* begin EXTRACTED INFORMATION *
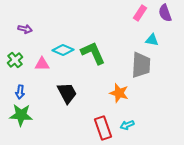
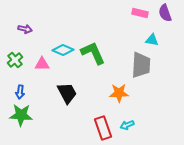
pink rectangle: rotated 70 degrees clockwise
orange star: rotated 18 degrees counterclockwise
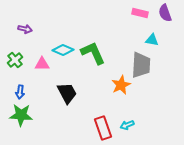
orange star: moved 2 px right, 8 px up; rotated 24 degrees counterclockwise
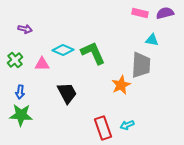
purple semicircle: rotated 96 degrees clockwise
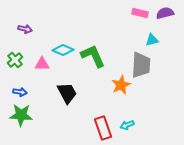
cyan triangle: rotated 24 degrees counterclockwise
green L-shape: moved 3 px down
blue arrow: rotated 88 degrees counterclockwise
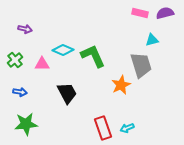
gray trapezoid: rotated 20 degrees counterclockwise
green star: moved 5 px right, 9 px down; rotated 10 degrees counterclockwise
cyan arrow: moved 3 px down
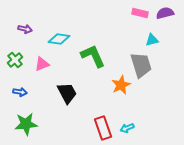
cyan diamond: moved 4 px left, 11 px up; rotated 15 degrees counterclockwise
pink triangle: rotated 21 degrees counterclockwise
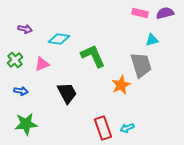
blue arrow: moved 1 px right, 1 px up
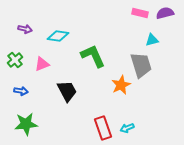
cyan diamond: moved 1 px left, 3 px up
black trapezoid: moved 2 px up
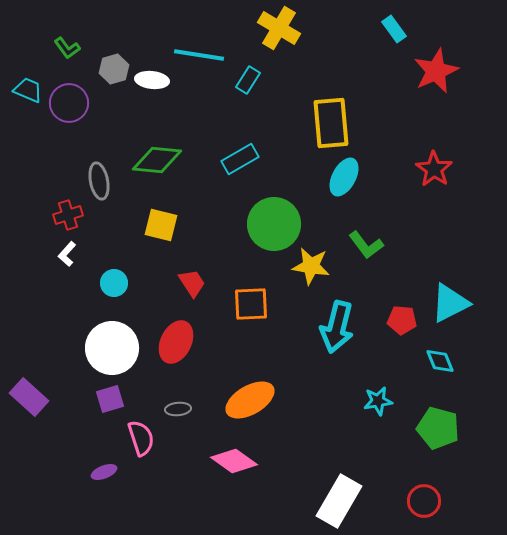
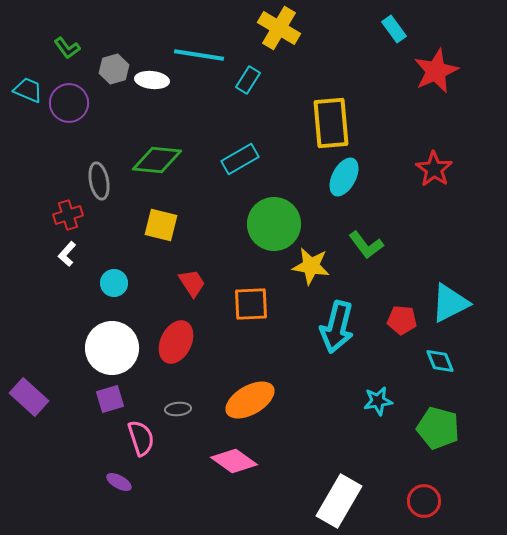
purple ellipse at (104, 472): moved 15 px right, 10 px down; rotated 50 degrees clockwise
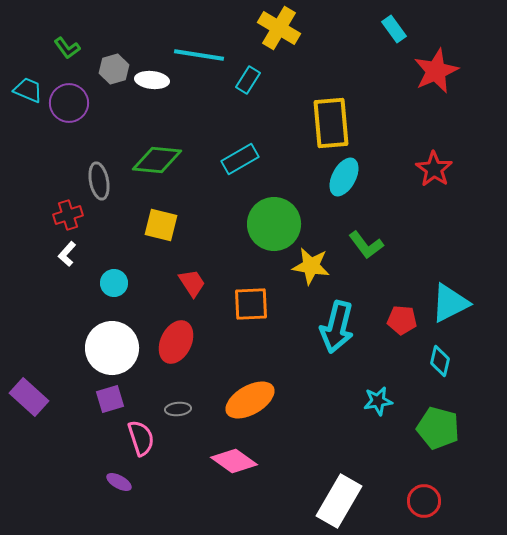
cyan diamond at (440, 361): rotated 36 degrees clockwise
* end EXTRACTED INFORMATION *
> _GOAL_
Copy every text line from the rows above verbatim, leaving out the pictures.

> _WRITTEN ANSWER_
pink rectangle: rotated 70 degrees clockwise
orange star: rotated 18 degrees counterclockwise
orange star: moved 2 px right, 8 px up; rotated 24 degrees counterclockwise
purple semicircle: rotated 96 degrees clockwise
cyan triangle: rotated 24 degrees counterclockwise
green L-shape: moved 3 px down
blue arrow: rotated 88 degrees counterclockwise
gray trapezoid: rotated 20 degrees counterclockwise
green star: moved 5 px right, 9 px down; rotated 10 degrees counterclockwise
cyan arrow: moved 3 px down
cyan diamond: moved 4 px left, 11 px up; rotated 15 degrees counterclockwise
pink triangle: rotated 21 degrees counterclockwise
blue arrow: moved 1 px right, 1 px up
cyan diamond: moved 1 px left, 3 px up
black trapezoid: moved 2 px up
purple ellipse at (104, 472): moved 15 px right, 10 px down; rotated 50 degrees clockwise
cyan diamond at (440, 361): rotated 36 degrees clockwise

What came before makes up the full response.